[Start of Attachment]
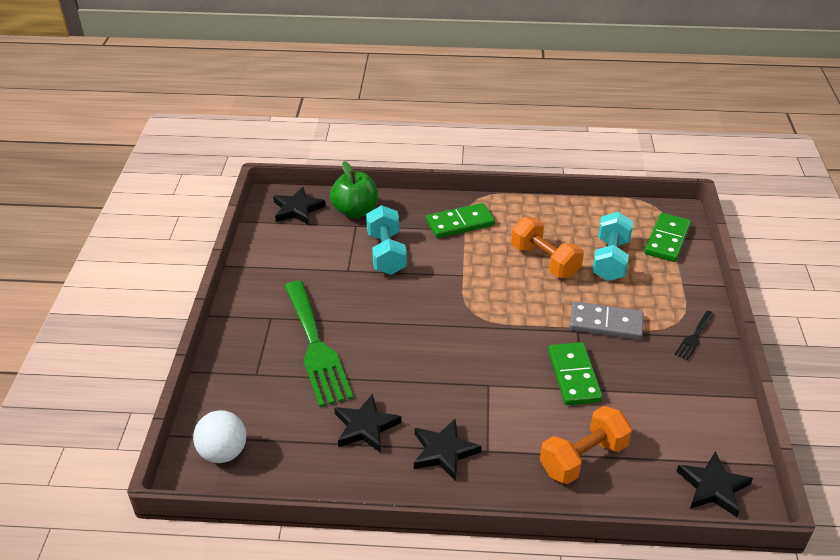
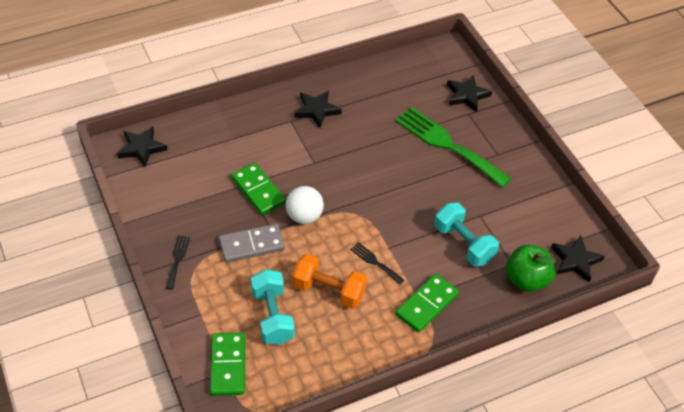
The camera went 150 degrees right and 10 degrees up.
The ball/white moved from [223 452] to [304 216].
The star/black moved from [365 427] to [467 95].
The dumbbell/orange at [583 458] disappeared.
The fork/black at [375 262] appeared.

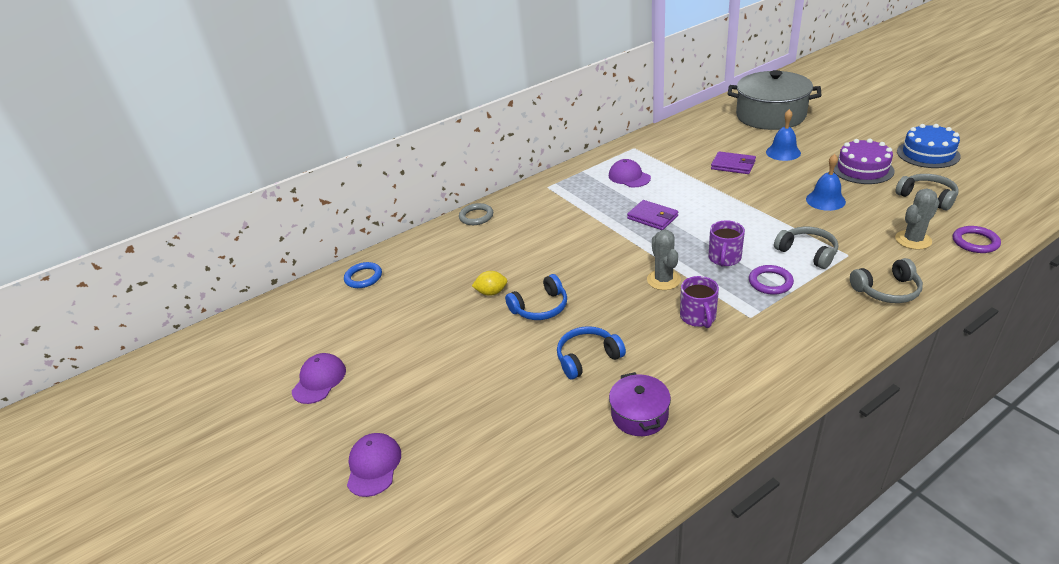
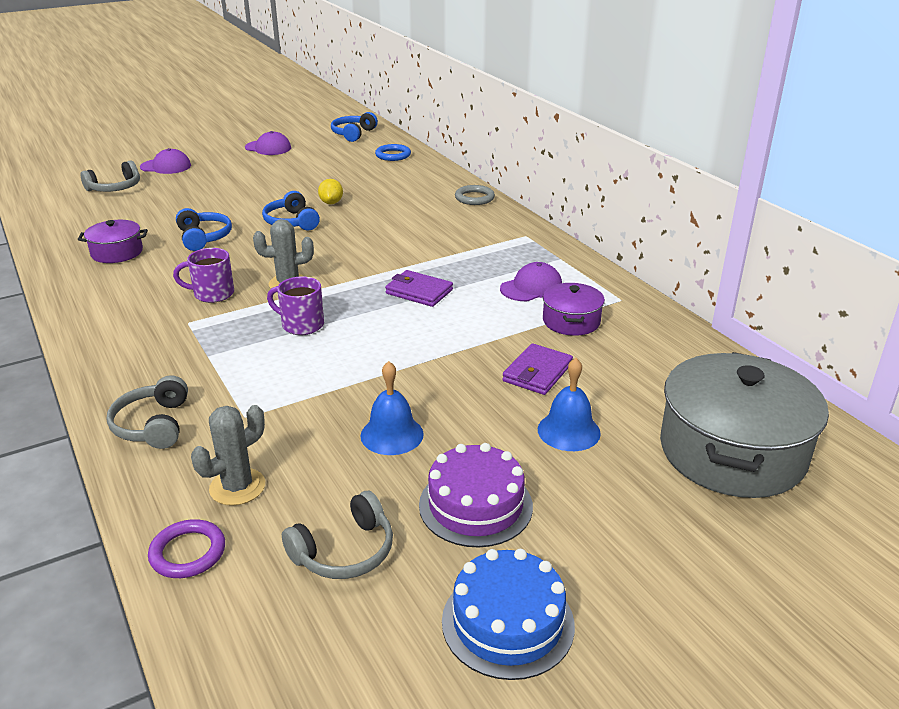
The camera went 90 degrees right and 5 degrees down.
The wallet/purple at [652 217] turned 75 degrees clockwise.
The ring/purple at [770 282] disappeared.
The headphones/grey moved from [807 253] to [115 188].
The cactus/grey at [913 240] turned 75 degrees clockwise.
The headphones/blue at [353 134] appeared.
The pot/purple at [571 321] appeared.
[End of Attachment]
THE TASK - Reproduce, exactly and with both ends included, every line from the one that contains "The camera went 90" to the end of the listing above.

RESULT -
The camera went 90 degrees right and 5 degrees down.
The wallet/purple at [652 217] turned 75 degrees clockwise.
The ring/purple at [770 282] disappeared.
The headphones/grey moved from [807 253] to [115 188].
The cactus/grey at [913 240] turned 75 degrees clockwise.
The headphones/blue at [353 134] appeared.
The pot/purple at [571 321] appeared.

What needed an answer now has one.